Structured diff data:

################

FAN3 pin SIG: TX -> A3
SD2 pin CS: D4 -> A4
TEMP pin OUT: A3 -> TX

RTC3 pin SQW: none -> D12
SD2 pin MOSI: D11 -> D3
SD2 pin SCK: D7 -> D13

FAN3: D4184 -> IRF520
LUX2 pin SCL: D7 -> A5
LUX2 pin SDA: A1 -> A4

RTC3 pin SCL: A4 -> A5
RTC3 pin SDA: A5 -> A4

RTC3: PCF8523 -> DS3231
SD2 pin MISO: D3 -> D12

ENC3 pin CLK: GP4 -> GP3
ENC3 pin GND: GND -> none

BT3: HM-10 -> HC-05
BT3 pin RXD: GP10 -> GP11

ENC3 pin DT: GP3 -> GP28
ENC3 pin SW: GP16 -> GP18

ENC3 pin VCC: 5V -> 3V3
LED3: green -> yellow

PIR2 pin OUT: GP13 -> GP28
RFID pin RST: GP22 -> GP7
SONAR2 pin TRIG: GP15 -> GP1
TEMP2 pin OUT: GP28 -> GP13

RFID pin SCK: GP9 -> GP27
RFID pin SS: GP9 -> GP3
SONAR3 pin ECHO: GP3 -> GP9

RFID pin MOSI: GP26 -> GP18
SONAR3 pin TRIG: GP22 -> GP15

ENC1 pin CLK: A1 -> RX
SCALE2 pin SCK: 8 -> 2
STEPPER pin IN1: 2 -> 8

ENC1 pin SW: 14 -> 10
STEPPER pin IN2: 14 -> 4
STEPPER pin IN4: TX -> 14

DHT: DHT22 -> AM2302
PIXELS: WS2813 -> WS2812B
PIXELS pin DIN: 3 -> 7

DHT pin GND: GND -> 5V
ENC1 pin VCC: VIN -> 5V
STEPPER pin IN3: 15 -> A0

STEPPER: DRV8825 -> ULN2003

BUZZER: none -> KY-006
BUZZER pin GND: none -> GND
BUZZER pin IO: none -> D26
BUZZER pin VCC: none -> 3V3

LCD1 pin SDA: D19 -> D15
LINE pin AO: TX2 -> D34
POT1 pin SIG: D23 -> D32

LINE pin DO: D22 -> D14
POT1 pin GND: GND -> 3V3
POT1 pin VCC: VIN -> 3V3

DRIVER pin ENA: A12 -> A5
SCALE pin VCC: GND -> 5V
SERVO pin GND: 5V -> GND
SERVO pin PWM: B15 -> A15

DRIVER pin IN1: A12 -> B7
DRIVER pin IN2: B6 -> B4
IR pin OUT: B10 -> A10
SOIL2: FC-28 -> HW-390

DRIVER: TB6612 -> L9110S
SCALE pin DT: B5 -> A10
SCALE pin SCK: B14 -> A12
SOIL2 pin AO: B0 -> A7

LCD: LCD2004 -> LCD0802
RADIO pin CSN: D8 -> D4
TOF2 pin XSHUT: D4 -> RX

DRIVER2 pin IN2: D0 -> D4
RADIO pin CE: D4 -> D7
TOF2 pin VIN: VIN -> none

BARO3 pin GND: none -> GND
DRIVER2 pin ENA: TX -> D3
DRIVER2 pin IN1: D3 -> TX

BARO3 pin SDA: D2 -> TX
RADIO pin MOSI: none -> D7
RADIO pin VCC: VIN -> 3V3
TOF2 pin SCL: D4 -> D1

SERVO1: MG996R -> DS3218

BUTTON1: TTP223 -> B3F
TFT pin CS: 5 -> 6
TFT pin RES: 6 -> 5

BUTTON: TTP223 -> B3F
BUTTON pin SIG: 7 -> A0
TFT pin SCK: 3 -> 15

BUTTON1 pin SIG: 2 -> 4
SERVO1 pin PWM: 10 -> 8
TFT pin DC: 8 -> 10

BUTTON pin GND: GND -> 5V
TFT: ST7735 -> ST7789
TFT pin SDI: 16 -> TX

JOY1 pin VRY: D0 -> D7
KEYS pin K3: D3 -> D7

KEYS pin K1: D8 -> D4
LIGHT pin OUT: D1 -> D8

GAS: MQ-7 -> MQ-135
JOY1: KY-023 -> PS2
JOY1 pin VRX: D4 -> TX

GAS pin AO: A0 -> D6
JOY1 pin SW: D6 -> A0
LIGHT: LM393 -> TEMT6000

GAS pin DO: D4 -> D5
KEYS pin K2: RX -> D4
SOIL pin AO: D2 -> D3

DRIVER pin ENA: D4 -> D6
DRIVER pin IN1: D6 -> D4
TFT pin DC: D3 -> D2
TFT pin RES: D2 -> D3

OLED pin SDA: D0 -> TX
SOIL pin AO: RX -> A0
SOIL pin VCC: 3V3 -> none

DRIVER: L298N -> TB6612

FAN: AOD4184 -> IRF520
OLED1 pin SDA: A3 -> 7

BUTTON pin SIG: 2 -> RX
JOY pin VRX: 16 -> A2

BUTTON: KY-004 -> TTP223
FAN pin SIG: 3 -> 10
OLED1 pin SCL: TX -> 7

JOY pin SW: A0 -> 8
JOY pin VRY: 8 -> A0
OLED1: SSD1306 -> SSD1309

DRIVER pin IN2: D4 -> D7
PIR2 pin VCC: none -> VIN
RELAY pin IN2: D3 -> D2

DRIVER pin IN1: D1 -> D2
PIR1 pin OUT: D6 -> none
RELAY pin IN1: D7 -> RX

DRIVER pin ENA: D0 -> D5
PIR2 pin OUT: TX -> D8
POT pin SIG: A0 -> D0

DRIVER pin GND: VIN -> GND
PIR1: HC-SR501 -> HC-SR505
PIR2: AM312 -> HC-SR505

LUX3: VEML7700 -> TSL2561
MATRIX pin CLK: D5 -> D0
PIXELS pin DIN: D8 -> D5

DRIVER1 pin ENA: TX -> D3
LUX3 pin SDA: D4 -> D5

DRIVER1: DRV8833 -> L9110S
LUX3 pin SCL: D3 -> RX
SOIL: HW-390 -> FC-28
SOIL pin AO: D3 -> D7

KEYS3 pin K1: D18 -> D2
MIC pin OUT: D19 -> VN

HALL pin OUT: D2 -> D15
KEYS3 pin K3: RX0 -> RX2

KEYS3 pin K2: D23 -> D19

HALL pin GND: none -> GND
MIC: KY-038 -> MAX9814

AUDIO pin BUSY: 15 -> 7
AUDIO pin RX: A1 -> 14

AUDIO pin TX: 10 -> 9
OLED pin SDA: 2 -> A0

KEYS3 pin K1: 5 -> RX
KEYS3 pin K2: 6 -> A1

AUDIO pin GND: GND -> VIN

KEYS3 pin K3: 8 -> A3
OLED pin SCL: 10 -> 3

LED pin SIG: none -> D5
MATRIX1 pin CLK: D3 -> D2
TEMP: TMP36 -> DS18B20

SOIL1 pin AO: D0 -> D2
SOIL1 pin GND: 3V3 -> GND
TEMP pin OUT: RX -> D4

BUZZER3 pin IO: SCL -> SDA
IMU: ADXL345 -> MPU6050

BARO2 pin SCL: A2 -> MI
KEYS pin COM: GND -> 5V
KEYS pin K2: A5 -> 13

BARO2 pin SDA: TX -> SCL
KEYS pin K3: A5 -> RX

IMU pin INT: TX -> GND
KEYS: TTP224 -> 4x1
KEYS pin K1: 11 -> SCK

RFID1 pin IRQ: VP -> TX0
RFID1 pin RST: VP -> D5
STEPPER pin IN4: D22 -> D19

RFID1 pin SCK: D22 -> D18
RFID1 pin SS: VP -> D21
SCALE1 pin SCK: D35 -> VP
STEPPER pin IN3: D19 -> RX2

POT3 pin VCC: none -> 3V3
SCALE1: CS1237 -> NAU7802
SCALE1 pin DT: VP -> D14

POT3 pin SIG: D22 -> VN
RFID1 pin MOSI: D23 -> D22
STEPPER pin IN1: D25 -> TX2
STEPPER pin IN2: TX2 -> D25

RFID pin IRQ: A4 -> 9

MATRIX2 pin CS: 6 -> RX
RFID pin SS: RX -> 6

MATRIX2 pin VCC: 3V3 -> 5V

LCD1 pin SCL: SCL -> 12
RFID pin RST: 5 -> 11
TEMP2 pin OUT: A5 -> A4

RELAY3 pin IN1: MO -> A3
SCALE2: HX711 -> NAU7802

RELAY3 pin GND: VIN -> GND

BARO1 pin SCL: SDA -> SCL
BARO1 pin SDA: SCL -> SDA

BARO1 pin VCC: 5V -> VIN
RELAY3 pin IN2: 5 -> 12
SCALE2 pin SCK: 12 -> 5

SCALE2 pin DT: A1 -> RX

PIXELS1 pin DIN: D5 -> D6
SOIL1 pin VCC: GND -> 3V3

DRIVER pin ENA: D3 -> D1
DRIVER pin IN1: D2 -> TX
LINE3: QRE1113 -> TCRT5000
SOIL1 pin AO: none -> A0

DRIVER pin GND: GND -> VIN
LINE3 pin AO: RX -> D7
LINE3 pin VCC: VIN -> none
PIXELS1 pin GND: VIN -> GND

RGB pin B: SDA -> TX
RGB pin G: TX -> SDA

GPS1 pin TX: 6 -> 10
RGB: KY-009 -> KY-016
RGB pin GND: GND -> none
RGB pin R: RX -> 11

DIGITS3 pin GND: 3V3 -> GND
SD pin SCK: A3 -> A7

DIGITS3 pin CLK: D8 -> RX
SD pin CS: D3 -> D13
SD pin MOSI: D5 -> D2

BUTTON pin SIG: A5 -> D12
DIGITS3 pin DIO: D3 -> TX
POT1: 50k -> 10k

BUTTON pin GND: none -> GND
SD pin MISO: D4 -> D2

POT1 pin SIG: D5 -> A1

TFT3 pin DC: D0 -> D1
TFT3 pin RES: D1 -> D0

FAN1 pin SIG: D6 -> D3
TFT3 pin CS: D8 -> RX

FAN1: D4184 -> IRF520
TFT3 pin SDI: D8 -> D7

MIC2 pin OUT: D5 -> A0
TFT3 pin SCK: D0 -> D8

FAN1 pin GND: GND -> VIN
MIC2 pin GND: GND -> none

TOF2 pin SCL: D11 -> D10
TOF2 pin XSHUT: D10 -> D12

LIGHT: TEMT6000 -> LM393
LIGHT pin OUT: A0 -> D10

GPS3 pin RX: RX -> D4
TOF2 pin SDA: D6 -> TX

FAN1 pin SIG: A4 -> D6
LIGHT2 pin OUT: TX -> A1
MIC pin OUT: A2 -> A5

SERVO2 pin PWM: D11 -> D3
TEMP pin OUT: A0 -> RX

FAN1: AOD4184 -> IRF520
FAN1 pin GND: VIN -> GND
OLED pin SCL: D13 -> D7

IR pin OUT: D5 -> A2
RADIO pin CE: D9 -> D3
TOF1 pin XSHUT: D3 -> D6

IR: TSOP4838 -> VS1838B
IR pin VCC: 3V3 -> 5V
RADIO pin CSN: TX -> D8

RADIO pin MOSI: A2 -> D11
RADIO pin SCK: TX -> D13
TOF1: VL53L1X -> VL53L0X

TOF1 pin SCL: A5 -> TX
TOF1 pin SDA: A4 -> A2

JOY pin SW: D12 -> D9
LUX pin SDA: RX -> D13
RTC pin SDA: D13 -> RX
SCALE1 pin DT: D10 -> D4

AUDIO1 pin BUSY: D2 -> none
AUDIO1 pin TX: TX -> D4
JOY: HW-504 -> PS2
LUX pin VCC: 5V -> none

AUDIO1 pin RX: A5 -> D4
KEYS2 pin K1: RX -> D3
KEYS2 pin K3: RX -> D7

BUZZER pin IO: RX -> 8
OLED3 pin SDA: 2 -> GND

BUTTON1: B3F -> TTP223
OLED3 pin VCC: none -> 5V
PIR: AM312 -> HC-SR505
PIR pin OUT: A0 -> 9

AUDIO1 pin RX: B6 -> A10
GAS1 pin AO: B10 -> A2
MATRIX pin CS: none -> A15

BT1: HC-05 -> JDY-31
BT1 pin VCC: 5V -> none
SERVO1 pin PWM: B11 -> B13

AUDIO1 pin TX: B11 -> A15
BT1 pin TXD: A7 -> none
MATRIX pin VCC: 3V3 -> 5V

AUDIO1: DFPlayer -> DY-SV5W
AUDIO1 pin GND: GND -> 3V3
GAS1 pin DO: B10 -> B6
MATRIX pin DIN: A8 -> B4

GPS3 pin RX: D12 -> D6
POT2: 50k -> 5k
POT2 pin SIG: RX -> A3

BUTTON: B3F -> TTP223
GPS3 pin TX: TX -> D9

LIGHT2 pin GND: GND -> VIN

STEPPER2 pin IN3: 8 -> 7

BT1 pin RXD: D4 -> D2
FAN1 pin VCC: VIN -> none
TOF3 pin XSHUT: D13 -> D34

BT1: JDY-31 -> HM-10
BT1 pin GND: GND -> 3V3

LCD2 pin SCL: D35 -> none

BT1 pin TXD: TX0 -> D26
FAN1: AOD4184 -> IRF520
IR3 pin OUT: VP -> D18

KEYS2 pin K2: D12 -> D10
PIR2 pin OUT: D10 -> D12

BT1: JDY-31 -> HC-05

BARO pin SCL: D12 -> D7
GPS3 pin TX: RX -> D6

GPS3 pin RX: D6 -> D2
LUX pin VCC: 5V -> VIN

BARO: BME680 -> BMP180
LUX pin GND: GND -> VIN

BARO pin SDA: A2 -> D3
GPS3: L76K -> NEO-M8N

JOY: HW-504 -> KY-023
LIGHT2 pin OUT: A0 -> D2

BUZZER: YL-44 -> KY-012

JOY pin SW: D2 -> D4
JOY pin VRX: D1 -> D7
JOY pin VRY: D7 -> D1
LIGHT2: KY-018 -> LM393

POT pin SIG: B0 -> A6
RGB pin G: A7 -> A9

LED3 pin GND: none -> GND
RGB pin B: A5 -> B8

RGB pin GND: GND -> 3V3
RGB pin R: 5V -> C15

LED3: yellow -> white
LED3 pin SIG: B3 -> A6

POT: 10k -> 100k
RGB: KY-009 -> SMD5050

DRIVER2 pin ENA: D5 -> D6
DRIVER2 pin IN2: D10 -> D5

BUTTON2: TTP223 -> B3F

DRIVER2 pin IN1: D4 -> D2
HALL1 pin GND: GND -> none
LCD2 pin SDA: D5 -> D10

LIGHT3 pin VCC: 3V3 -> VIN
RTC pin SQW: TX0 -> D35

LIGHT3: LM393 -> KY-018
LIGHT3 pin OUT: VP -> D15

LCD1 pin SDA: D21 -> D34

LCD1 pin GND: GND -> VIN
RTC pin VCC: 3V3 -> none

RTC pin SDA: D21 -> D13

################

## Task prompt
Reproduce the lines of the entries above from the one with "SOIL2 pin AO: B0 -> A7" to the one with "BUTTON pin GND: GND -> 5V", both included, exactly and without any other line.

## Result
SOIL2 pin AO: B0 -> A7

LCD: LCD2004 -> LCD0802
RADIO pin CSN: D8 -> D4
TOF2 pin XSHUT: D4 -> RX

DRIVER2 pin IN2: D0 -> D4
RADIO pin CE: D4 -> D7
TOF2 pin VIN: VIN -> none

BARO3 pin GND: none -> GND
DRIVER2 pin ENA: TX -> D3
DRIVER2 pin IN1: D3 -> TX

BARO3 pin SDA: D2 -> TX
RADIO pin MOSI: none -> D7
RADIO pin VCC: VIN -> 3V3
TOF2 pin SCL: D4 -> D1

SERVO1: MG996R -> DS3218

BUTTON1: TTP223 -> B3F
TFT pin CS: 5 -> 6
TFT pin RES: 6 -> 5

BUTTON: TTP223 -> B3F
BUTTON pin SIG: 7 -> A0
TFT pin SCK: 3 -> 15

BUTTON1 pin SIG: 2 -> 4
SERVO1 pin PWM: 10 -> 8
TFT pin DC: 8 -> 10

BUTTON pin GND: GND -> 5V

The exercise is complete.